**TASK DESCRIPTION:** Every entry below should be repeated exactly; the pictures should not.

━━ PROVIDED DATA ━━

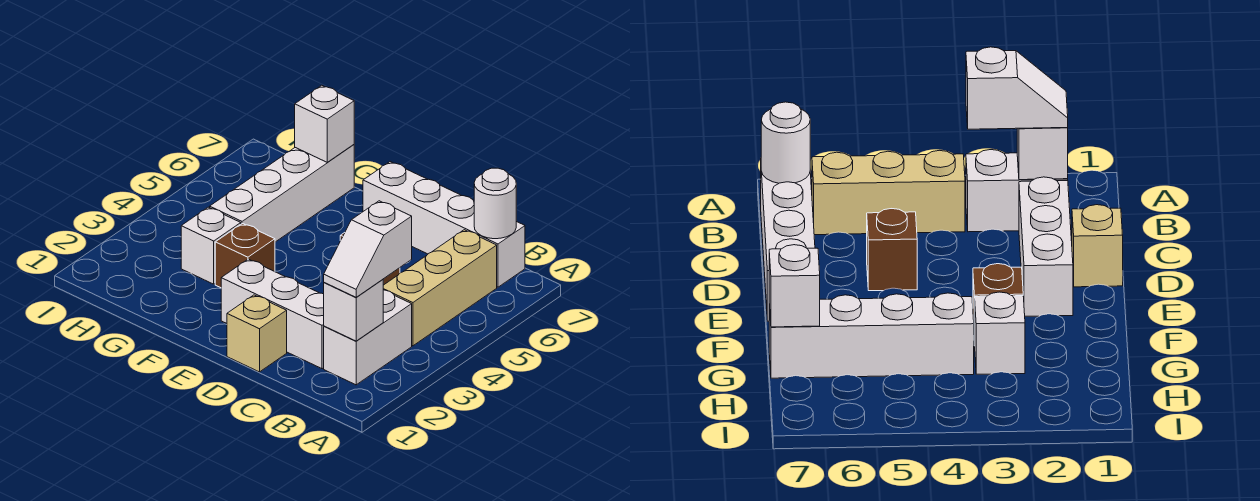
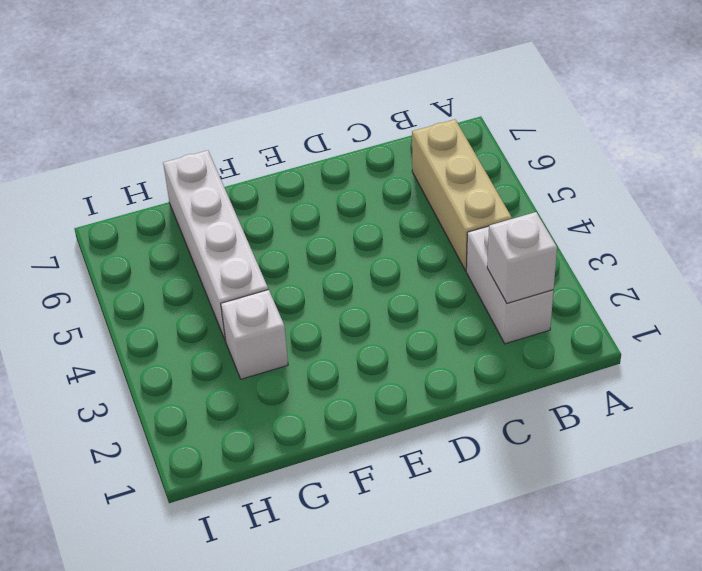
none -> white brick B7:E7 level 1
none -> white brick C2:E2 level 1
none -> tan brick D1 level 1

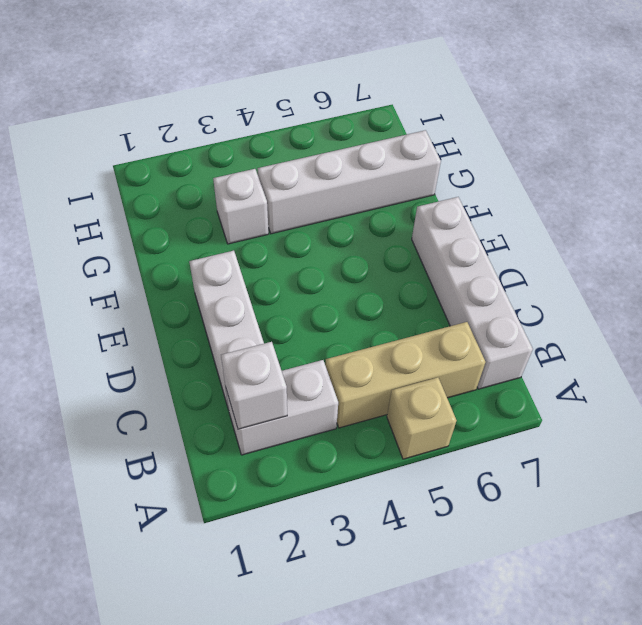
tan brick A5 level 1 -> tan brick D1 level 1
none -> brown brick D5 level 1
none -> brown brick F3 level 1
none -> white round brick B7 level 2

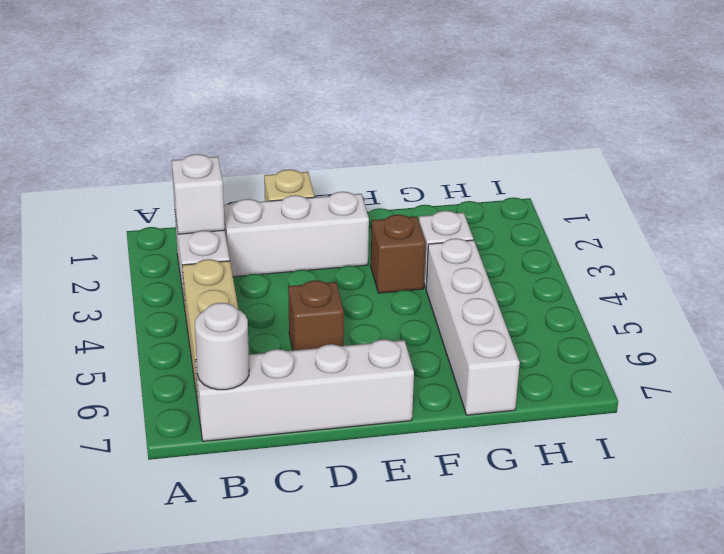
none -> white brick G7 level 2
none -> white slope B2:B3 level 3 top 3

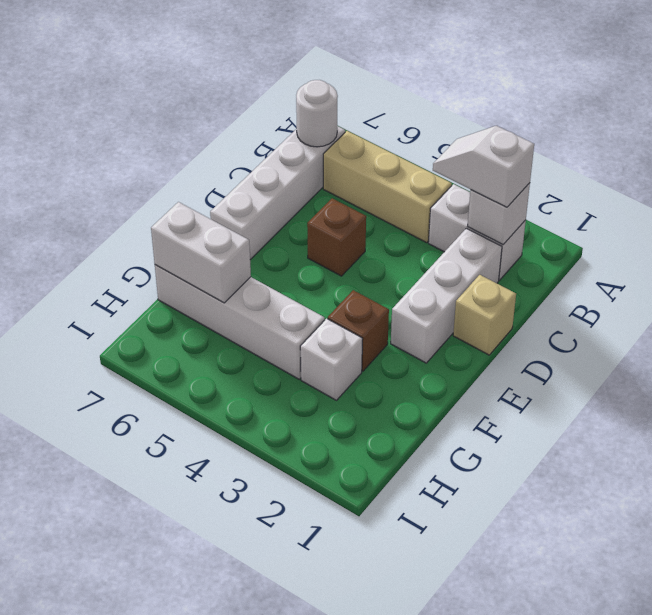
white slope B2:B3 level 3 top 2 -> white slope B2:B3 level 3 top 3
white brick G6:G7 level 2 -> white brick G7 level 2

━━━

**EXERCISE RESULT:**
none -> white brick B7:E7 level 1
none -> white brick C2:E2 level 1
none -> tan brick D1 level 1

tan brick A5 level 1 -> tan brick D1 level 1
none -> brown brick D5 level 1
none -> brown brick F3 level 1
none -> white round brick B7 level 2

none -> white brick G7 level 2
none -> white slope B2:B3 level 3 top 3

white slope B2:B3 level 3 top 2 -> white slope B2:B3 level 3 top 3
white brick G6:G7 level 2 -> white brick G7 level 2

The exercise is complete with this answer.